ACTION ITEM:
Output exactly, please, the lines of the records below from the one containing "R6: 4.7k (DGND, SUM) -> 4.7k (CMP, SUM)" through the final line.

------------------------

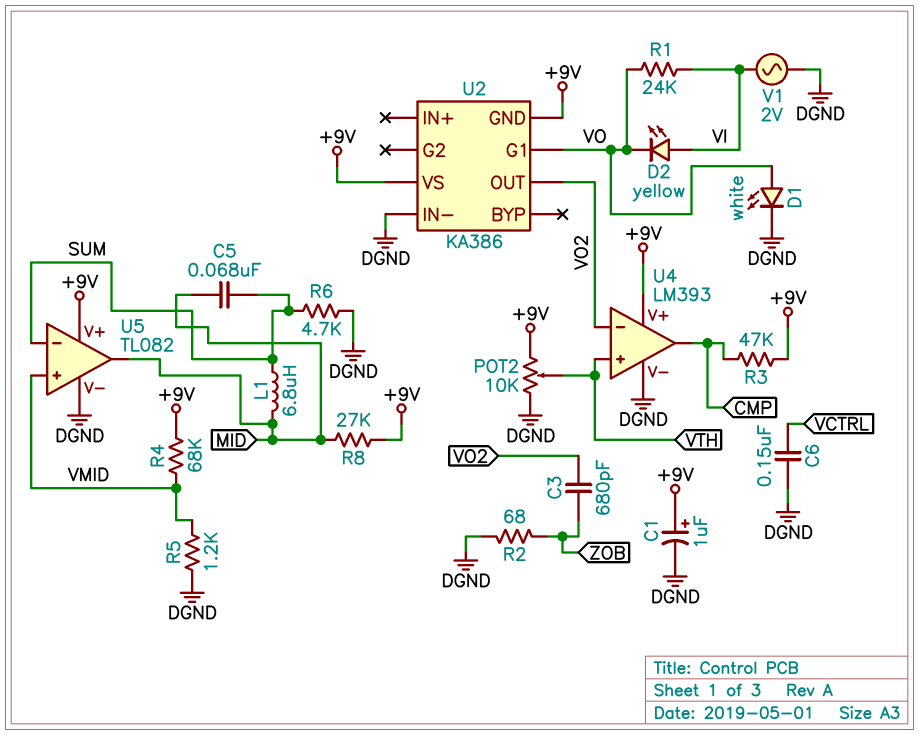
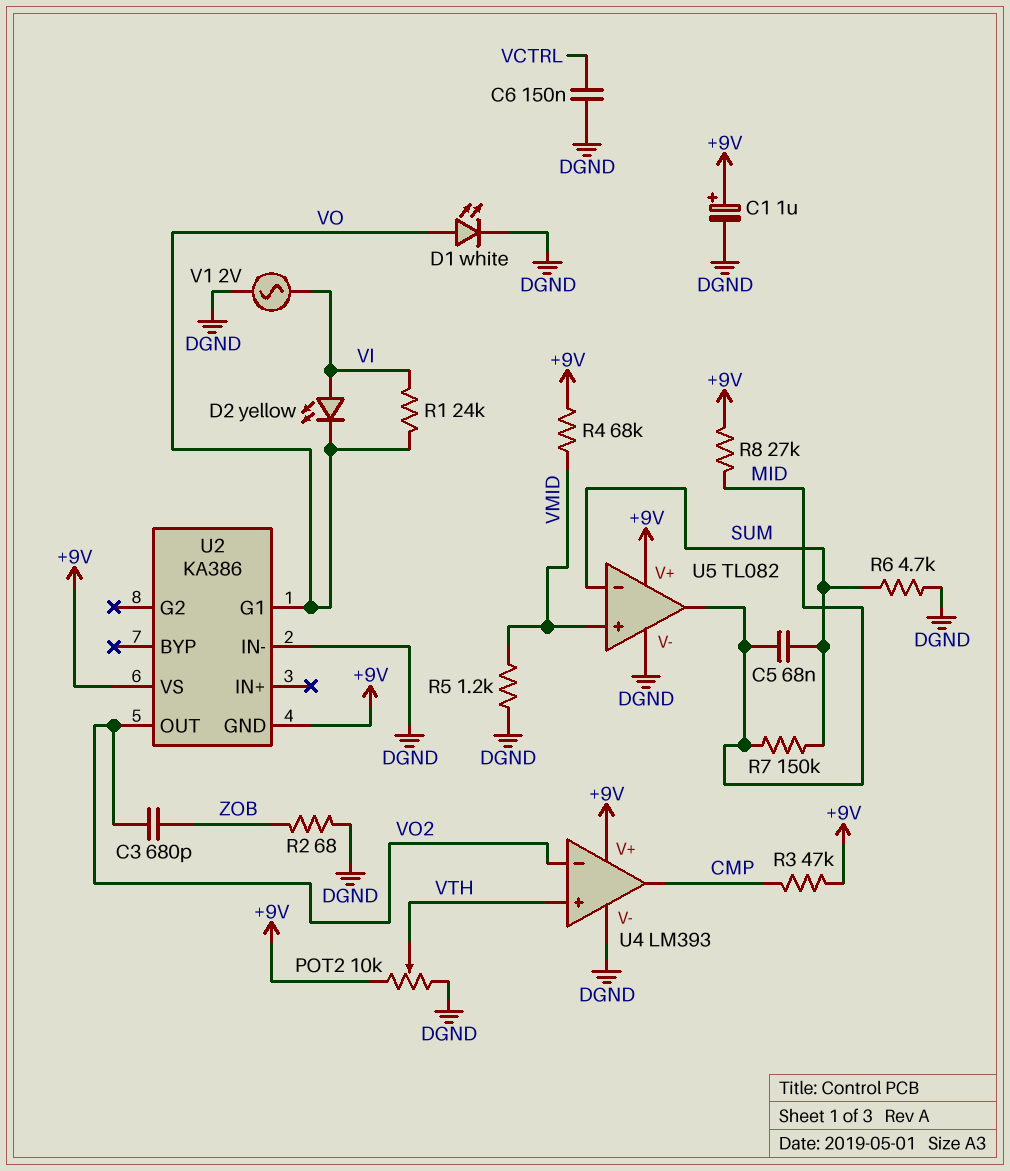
L1: 6.8uH (MID, SUM) -> none
R7: none -> 150k (MID, SUM)

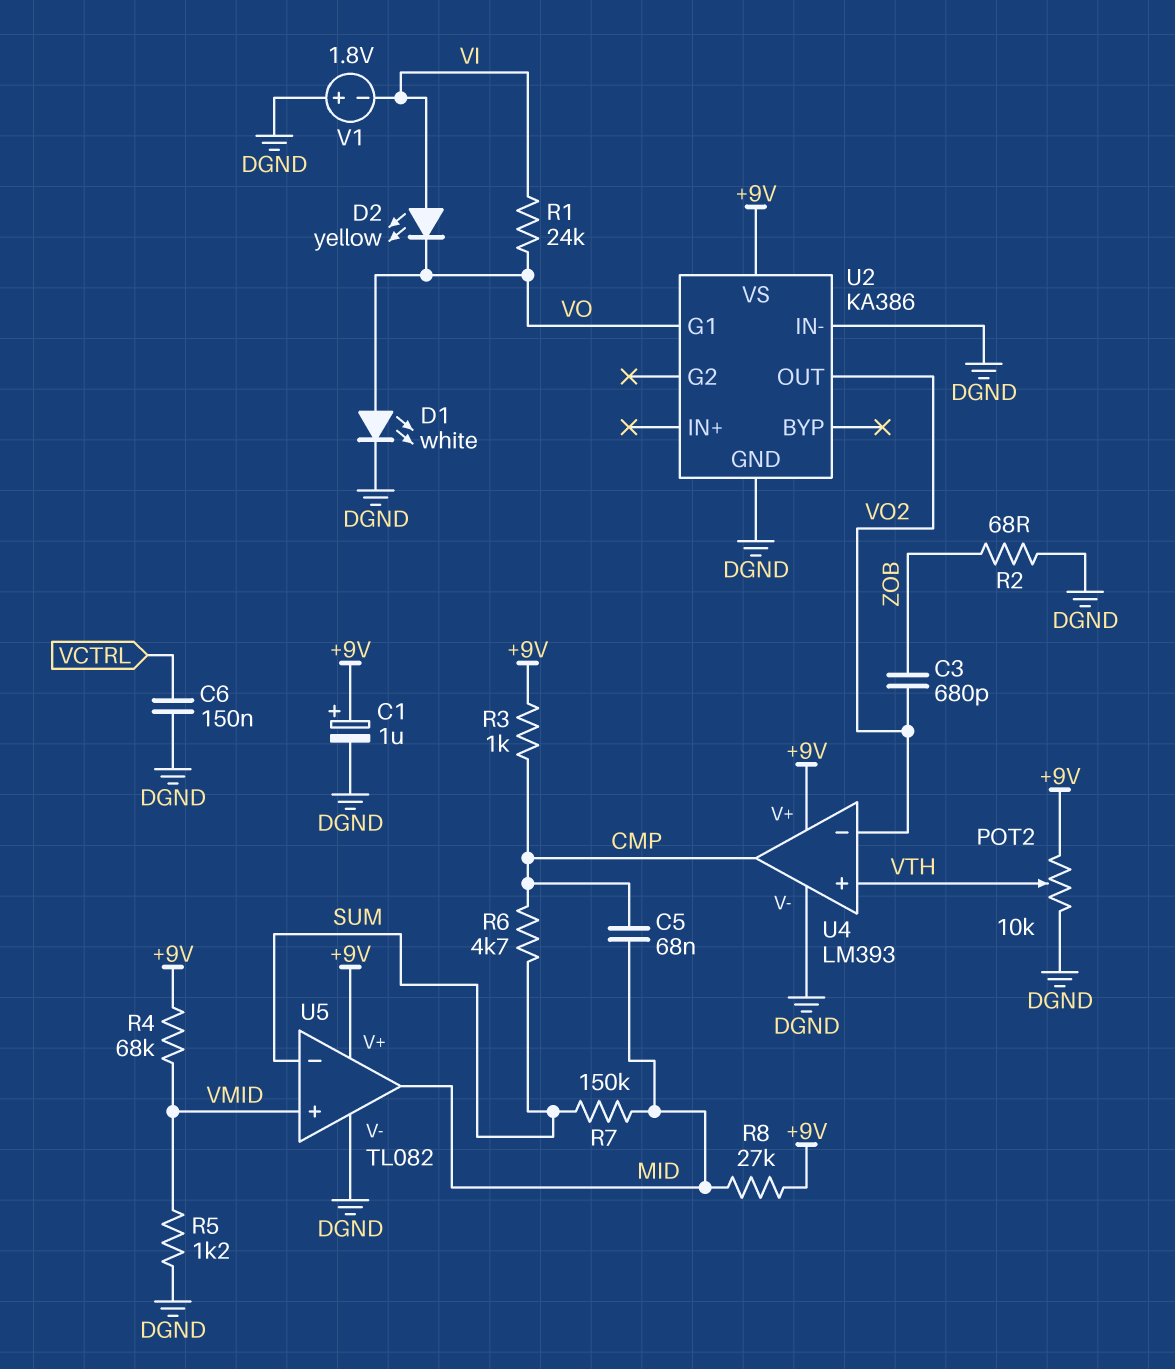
C5: 68nF (MID, SUM) -> 68nF (CMP, MID)
R3: 47k (+9V, CMP) -> 1k (+9V, CMP)
R6: 4.7k (DGND, SUM) -> 4.7k (CMP, SUM)
U2 pin GND: +9V -> DGND
V1: AC 2V (DGND, VI) -> 1.8V (plus DGND, minus VI)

------------------------

RESPONSE TO THIS EXERCISE:
R6: 4.7k (DGND, SUM) -> 4.7k (CMP, SUM)
U2 pin GND: +9V -> DGND
V1: AC 2V (DGND, VI) -> 1.8V (plus DGND, minus VI)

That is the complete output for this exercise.